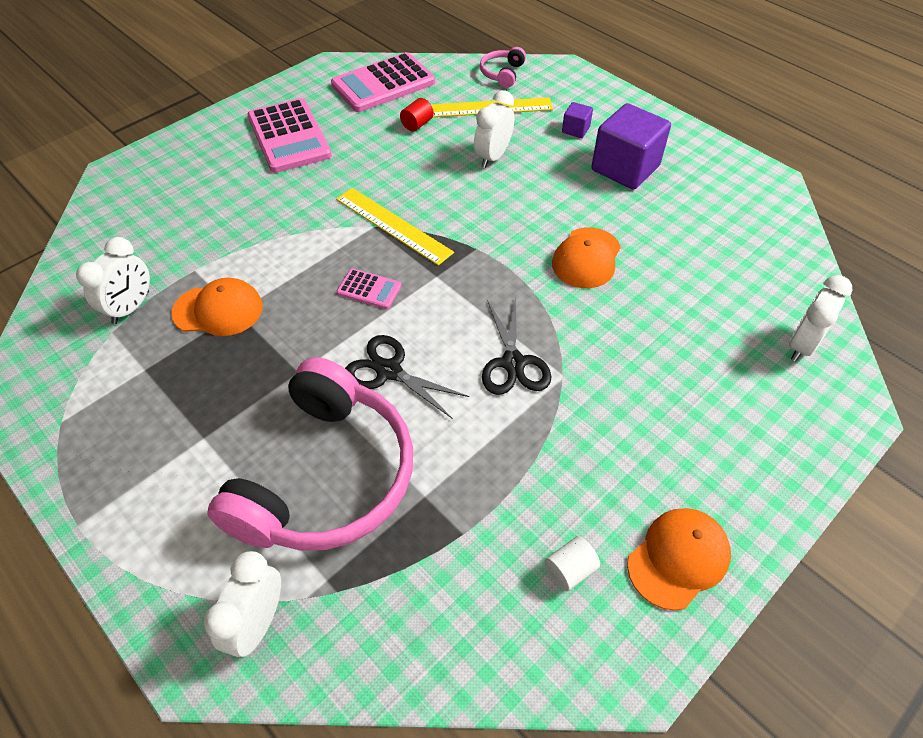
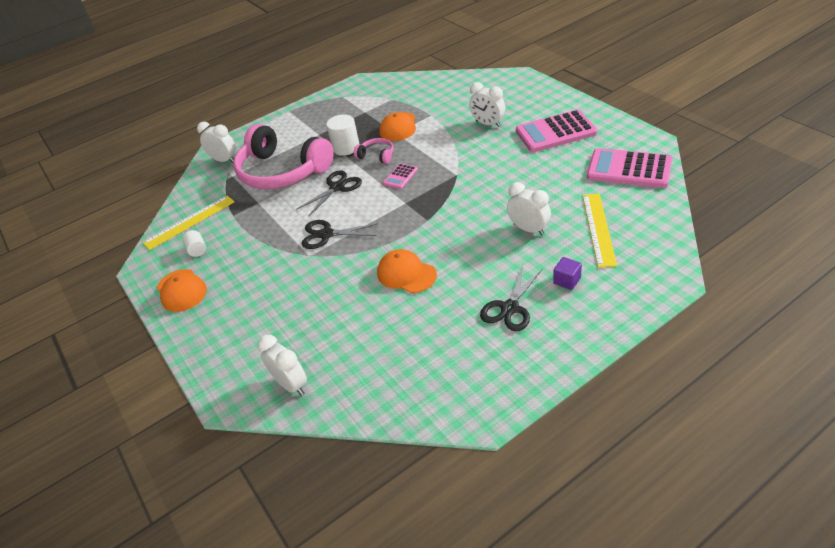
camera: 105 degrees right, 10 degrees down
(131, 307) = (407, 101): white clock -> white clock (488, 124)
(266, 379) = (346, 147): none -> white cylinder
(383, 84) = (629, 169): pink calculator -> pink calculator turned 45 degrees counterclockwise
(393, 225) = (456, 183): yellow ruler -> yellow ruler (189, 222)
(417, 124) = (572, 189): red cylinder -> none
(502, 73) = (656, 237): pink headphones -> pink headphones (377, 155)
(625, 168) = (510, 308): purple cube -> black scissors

::::::::::

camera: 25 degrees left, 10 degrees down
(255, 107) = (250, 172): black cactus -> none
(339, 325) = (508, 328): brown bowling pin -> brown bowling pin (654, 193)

::::::::::

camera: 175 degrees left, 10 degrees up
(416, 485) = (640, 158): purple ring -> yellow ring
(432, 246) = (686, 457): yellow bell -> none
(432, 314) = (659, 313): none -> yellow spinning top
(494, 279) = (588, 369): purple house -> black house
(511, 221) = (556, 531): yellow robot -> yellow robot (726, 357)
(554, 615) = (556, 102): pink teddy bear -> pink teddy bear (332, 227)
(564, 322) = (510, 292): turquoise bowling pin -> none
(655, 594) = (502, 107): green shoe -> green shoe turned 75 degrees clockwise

::::::::::

** Task to carry out **
From the records above, copy out the line with "(131, 307) = (407, 101): white", the line with "(625, 168) = (510, 308): purple", and every line between them, word for word.

** Exercise answer **
(131, 307) = (407, 101): white clock -> white clock (488, 124)
(266, 379) = (346, 147): none -> white cylinder
(383, 84) = (629, 169): pink calculator -> pink calculator turned 45 degrees counterclockwise
(393, 225) = (456, 183): yellow ruler -> yellow ruler (189, 222)
(417, 124) = (572, 189): red cylinder -> none
(502, 73) = (656, 237): pink headphones -> pink headphones (377, 155)
(625, 168) = (510, 308): purple cube -> black scissors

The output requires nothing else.